**TASK ITEM:** Search the listing below for the string "flashlight" and show each line that contains it.

::::::

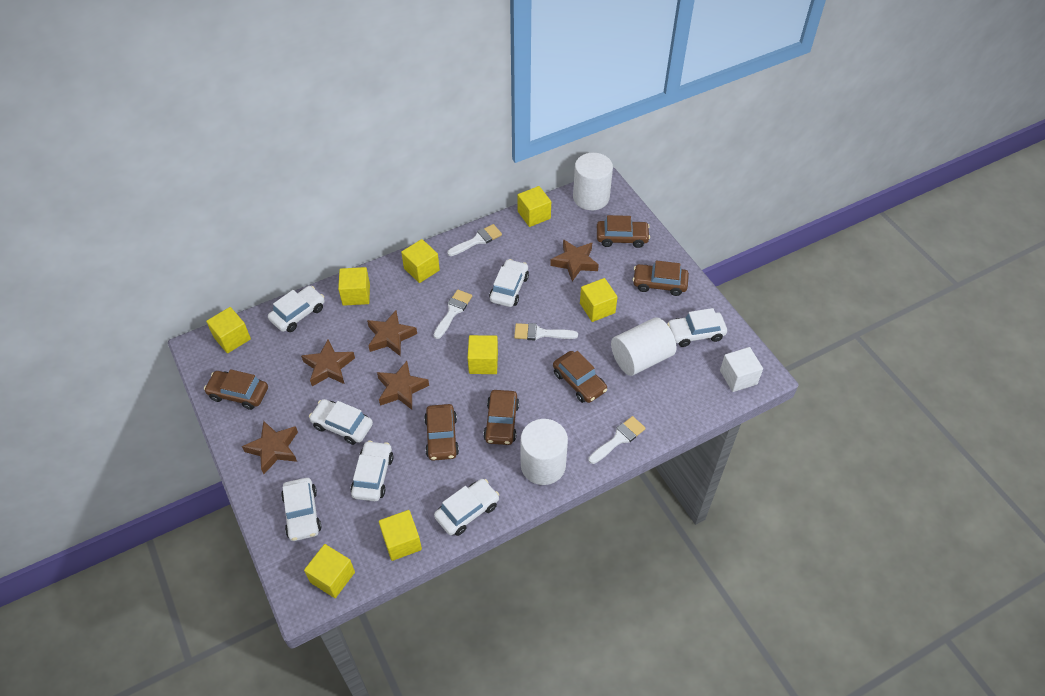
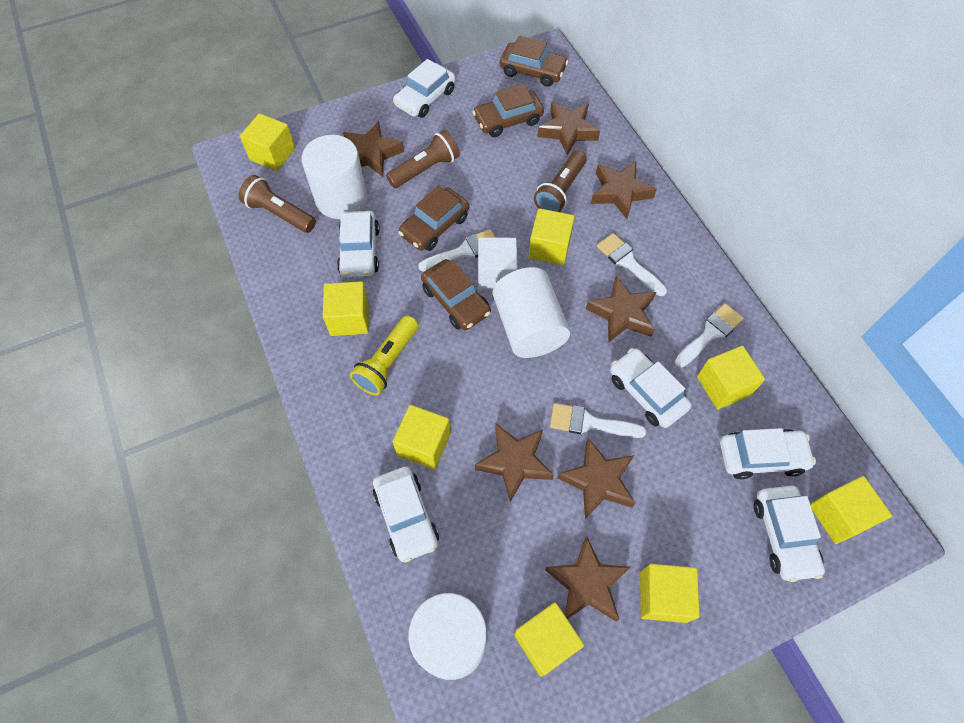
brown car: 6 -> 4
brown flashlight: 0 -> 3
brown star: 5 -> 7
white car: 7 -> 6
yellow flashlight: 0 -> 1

::::::

**RESULT BELOW:**
brown flashlight: 0 -> 3
yellow flashlight: 0 -> 1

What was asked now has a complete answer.